▶ Assigned task:
When you restate the records, do so word for word and omit any picture they contain.
** Provided information follows **
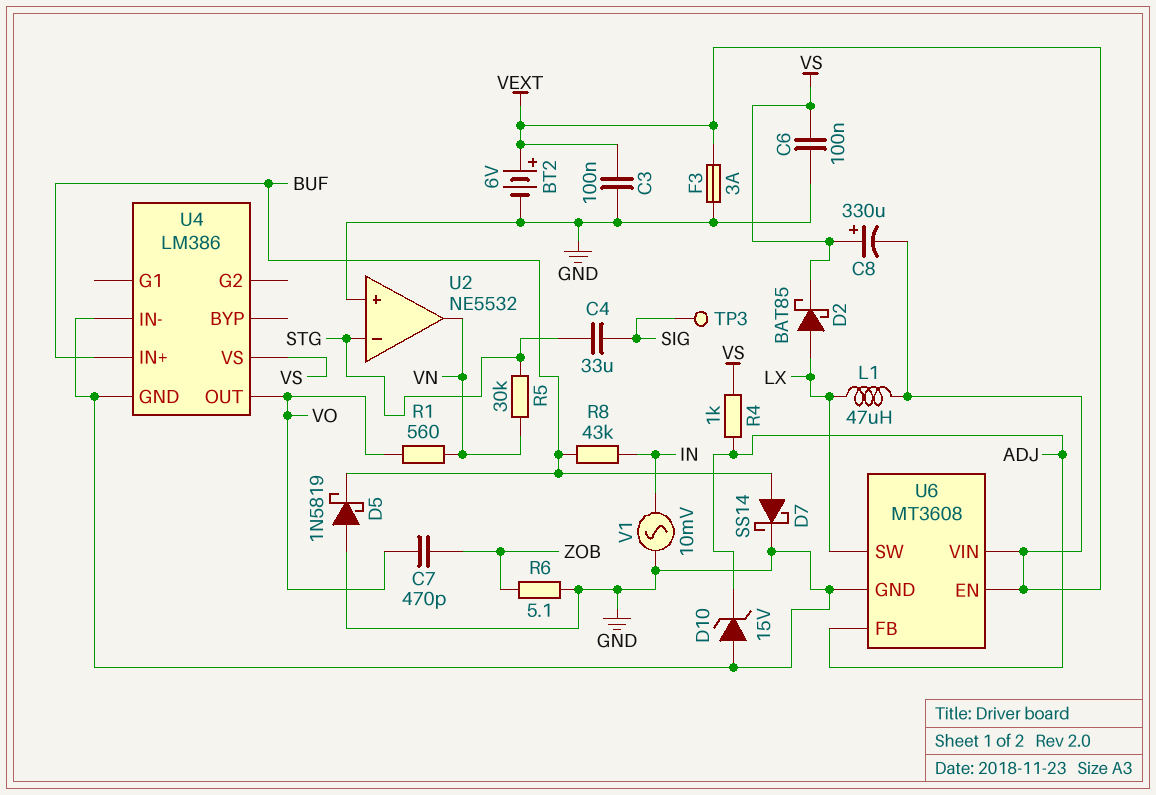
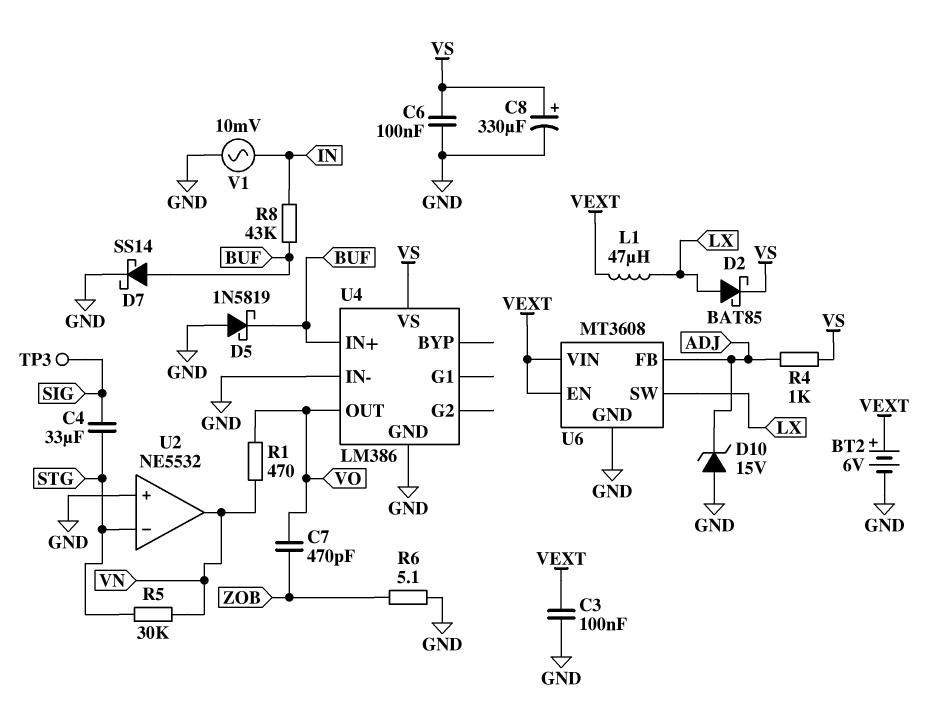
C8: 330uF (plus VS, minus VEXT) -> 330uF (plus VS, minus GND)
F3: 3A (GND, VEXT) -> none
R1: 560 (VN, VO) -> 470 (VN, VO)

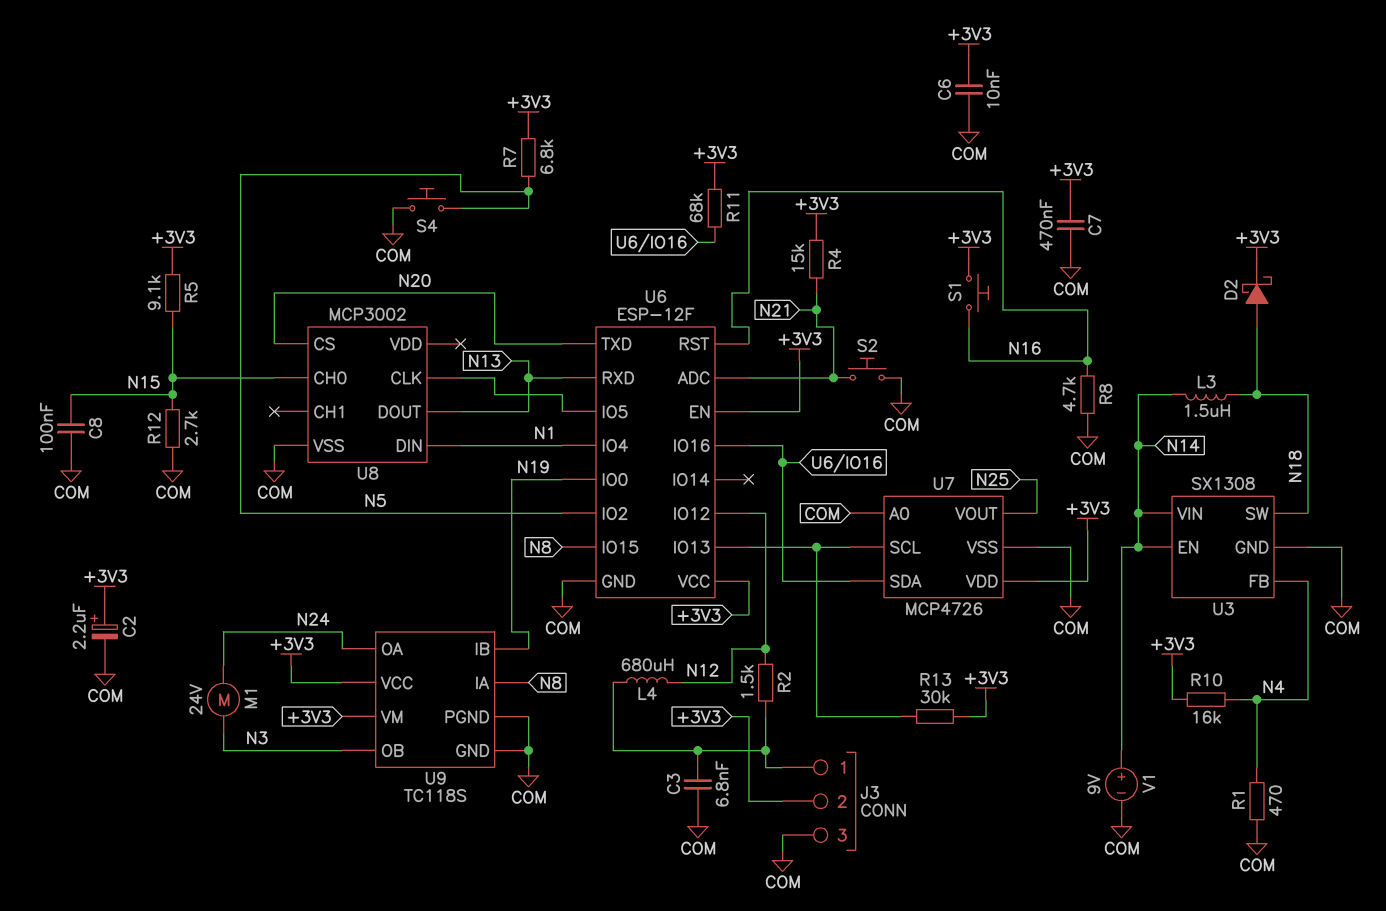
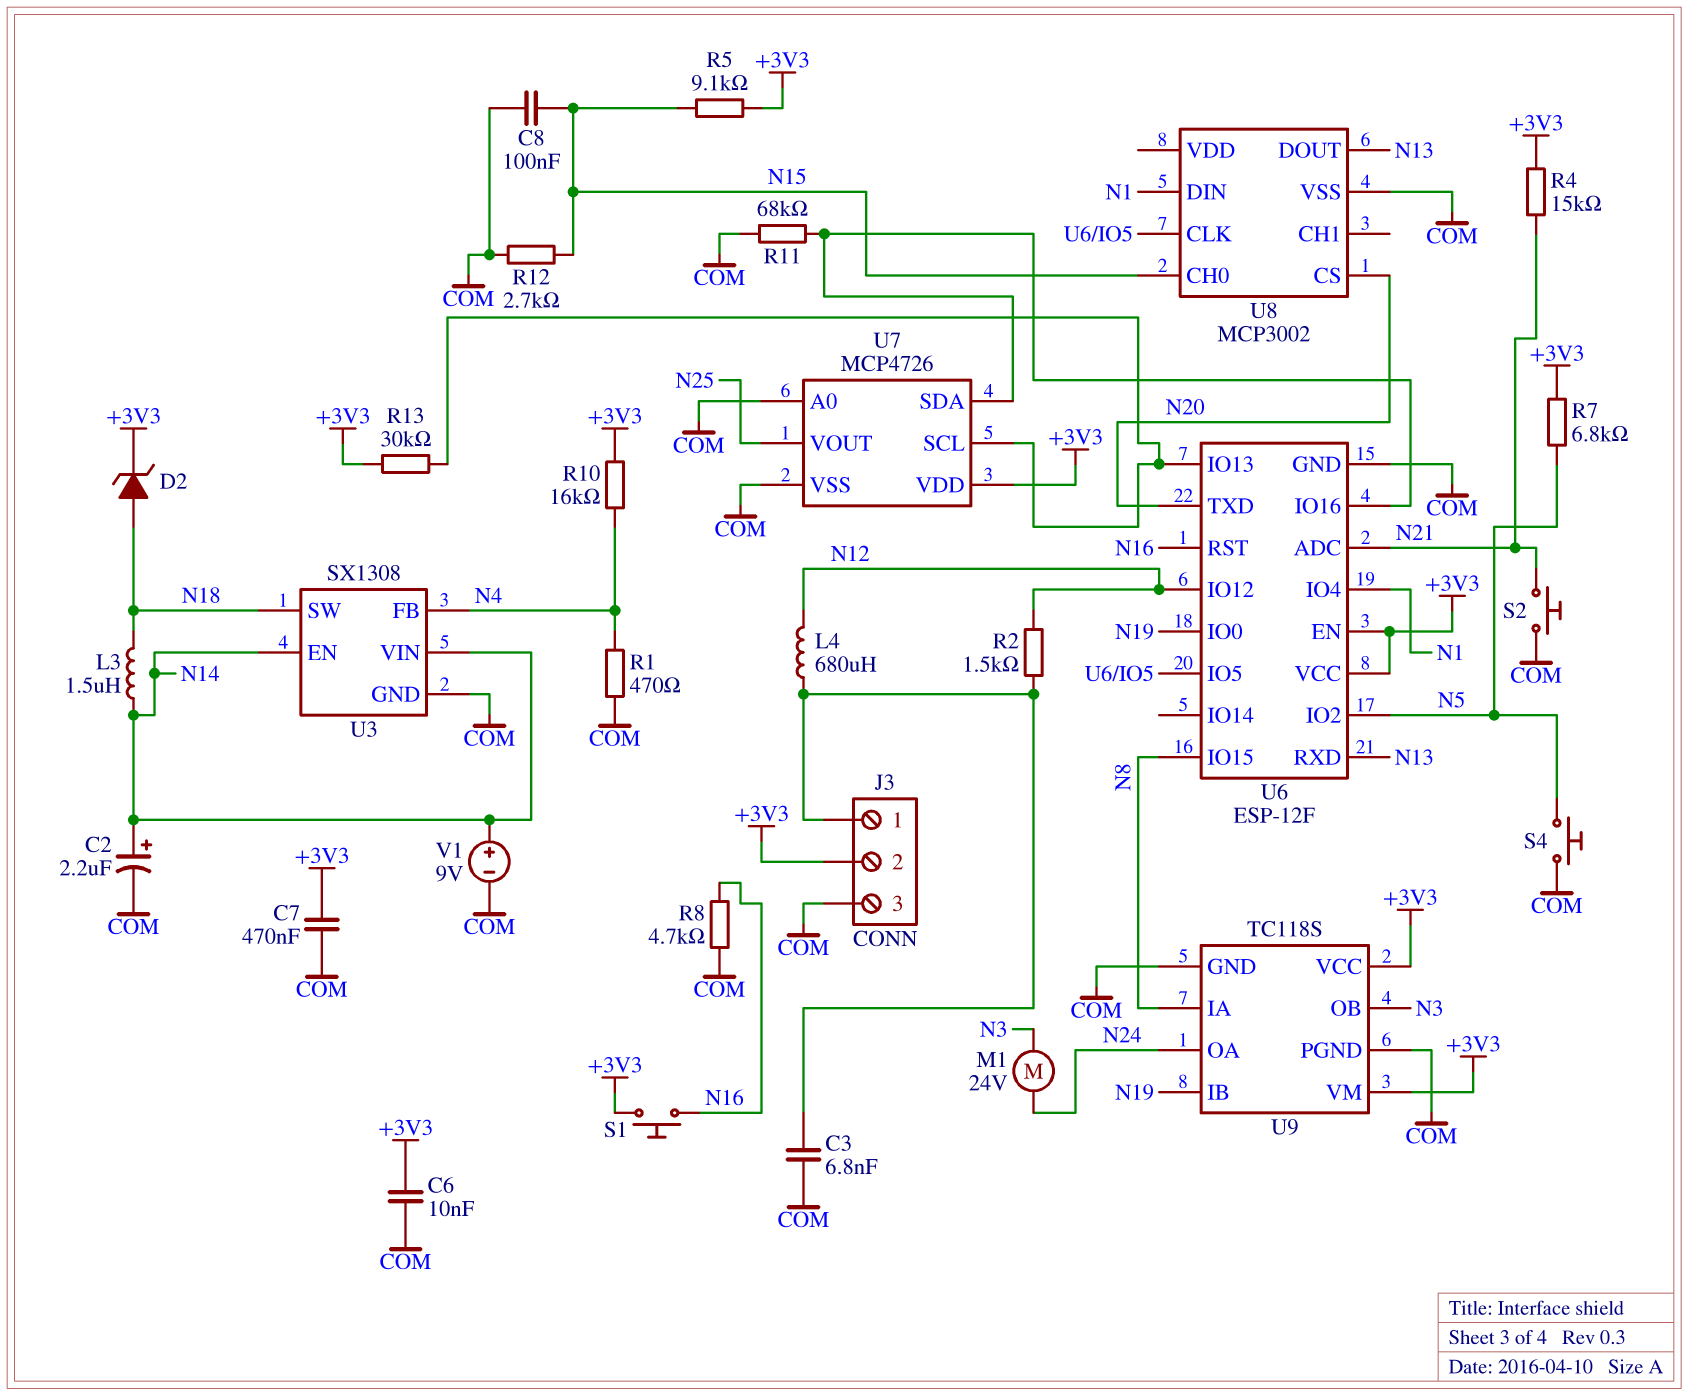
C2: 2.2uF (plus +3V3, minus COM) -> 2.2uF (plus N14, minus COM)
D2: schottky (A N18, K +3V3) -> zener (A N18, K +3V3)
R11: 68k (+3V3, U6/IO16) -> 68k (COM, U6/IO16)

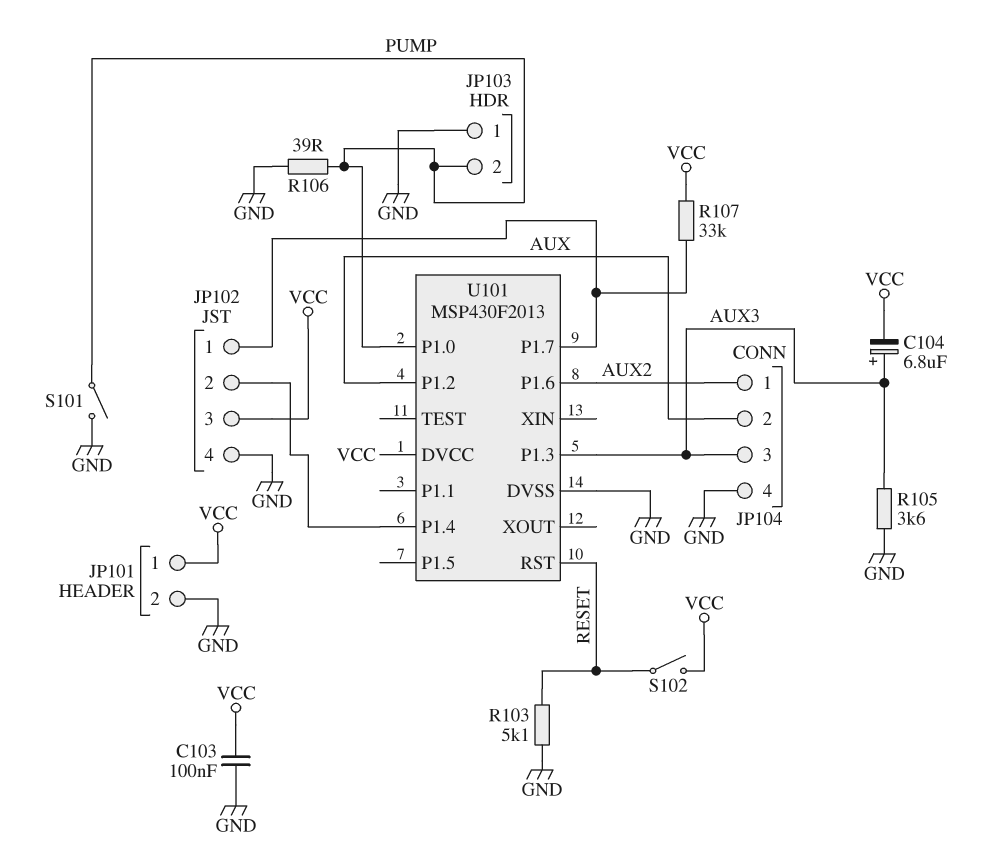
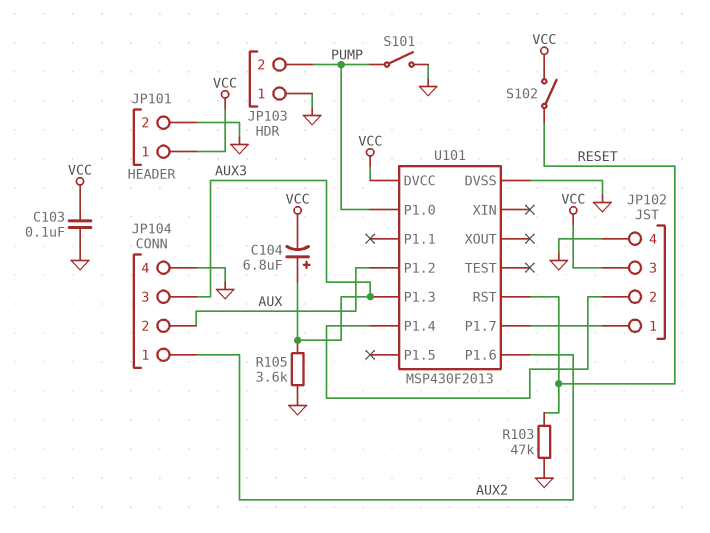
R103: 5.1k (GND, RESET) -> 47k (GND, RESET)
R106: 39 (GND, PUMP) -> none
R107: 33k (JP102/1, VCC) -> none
** End of Provided information **
▶ Output for this task:
C8: 330uF (plus VS, minus VEXT) -> 330uF (plus VS, minus GND)
F3: 3A (GND, VEXT) -> none
R1: 560 (VN, VO) -> 470 (VN, VO)

C2: 2.2uF (plus +3V3, minus COM) -> 2.2uF (plus N14, minus COM)
D2: schottky (A N18, K +3V3) -> zener (A N18, K +3V3)
R11: 68k (+3V3, U6/IO16) -> 68k (COM, U6/IO16)

R103: 5.1k (GND, RESET) -> 47k (GND, RESET)
R106: 39 (GND, PUMP) -> none
R107: 33k (JP102/1, VCC) -> none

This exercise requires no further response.